* _TO DO_:
Rewrite the lines of the data below as a numbered list, omitting any blank lines. Leave the pictures out of your answer.

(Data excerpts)
begin

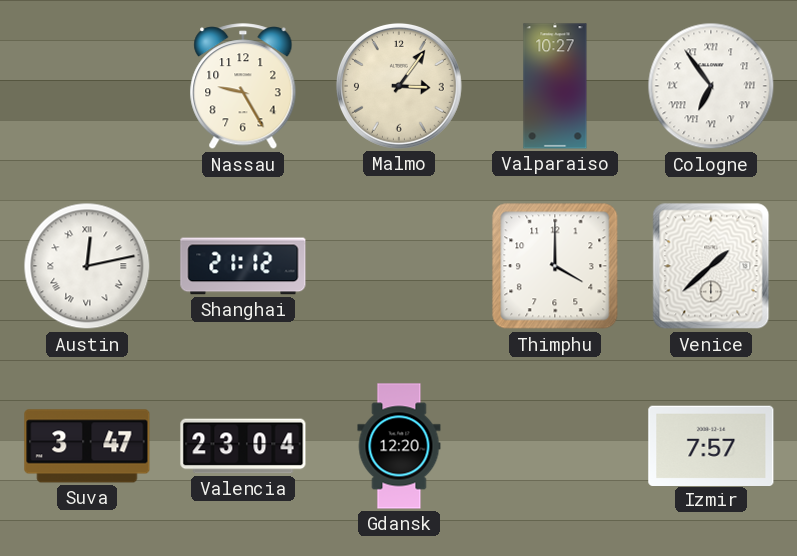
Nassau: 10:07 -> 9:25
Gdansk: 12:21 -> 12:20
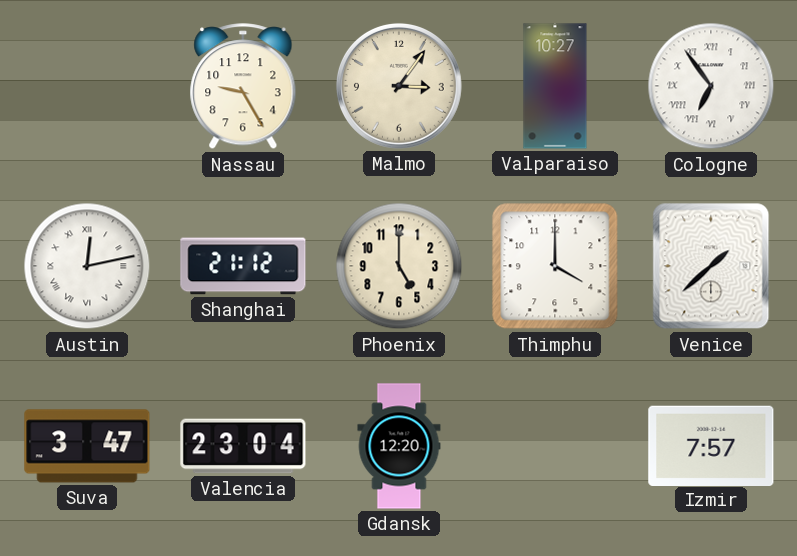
Phoenix: none -> 5:00
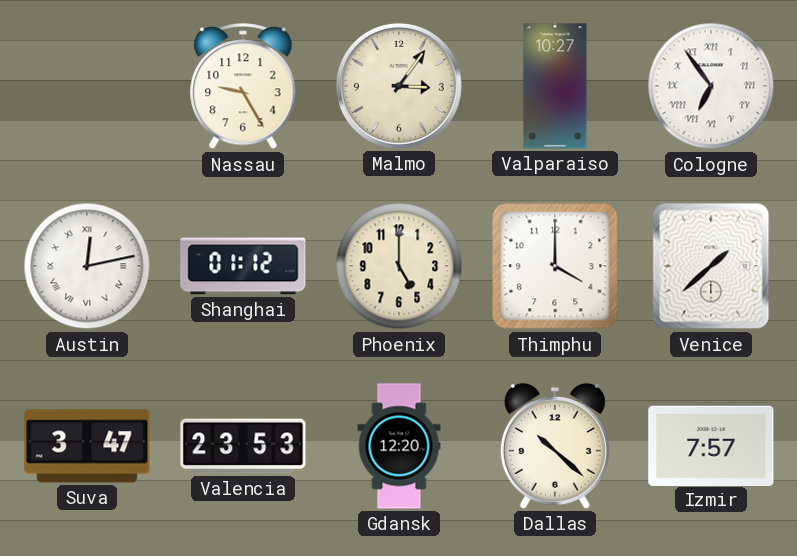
Shanghai: 21:12 -> 01:12
Valencia: 23:04 -> 23:53
Dallas: none -> 10:22
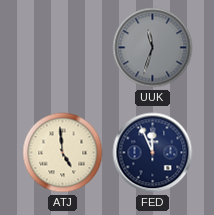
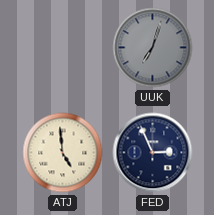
UUK: 11:33 -> 7:03
FED: 11:56 -> 2:56
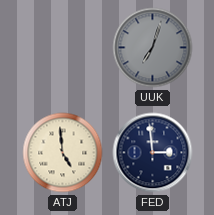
FED: 2:56 -> 2:59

end

* _EXPECTED ANSWER_:
1. Nassau: 10:07 -> 9:25
2. Gdansk: 12:21 -> 12:20
3. Phoenix: none -> 5:00
4. Shanghai: 21:12 -> 01:12
5. Valencia: 23:04 -> 23:53
6. Dallas: none -> 10:22
7. UUK: 11:33 -> 7:03
8. FED: 11:56 -> 2:56
9. FED: 2:56 -> 2:59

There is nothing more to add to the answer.